- **Exercise prompt**:
Gather every line in the records below that contains the word "right".

+---+

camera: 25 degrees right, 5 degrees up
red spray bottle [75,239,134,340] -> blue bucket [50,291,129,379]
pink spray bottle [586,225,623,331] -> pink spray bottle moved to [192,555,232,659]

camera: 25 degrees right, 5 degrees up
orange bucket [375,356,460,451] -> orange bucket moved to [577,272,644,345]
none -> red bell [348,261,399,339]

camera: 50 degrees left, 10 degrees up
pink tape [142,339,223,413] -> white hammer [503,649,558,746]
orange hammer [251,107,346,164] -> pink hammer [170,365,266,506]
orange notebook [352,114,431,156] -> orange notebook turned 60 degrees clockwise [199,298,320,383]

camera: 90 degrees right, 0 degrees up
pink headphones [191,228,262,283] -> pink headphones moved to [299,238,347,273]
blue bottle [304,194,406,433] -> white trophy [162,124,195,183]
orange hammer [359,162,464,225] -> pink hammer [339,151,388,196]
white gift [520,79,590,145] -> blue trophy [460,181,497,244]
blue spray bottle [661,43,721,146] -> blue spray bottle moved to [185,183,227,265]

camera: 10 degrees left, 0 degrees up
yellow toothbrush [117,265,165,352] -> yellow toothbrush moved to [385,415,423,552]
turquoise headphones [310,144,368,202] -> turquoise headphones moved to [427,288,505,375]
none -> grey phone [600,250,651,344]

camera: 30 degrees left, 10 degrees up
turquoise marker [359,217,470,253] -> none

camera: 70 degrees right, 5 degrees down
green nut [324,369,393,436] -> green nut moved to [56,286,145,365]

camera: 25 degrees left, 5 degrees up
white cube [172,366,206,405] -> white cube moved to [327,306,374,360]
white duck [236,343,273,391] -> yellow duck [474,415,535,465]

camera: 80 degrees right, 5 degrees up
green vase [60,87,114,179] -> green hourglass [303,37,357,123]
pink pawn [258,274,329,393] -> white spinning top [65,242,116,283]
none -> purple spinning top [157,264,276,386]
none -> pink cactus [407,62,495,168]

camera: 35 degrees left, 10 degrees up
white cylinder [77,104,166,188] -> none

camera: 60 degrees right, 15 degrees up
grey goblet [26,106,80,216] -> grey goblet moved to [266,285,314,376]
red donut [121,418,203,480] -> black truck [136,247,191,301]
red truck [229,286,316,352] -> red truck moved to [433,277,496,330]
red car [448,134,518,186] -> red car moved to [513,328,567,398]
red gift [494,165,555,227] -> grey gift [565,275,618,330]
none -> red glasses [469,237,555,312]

+---+

- **Answer to this task**:
camera: 25 degrees right, 5 degrees up
camera: 25 degrees right, 5 degrees up
camera: 90 degrees right, 0 degrees up
camera: 70 degrees right, 5 degrees down
camera: 80 degrees right, 5 degrees up
camera: 60 degrees right, 15 degrees up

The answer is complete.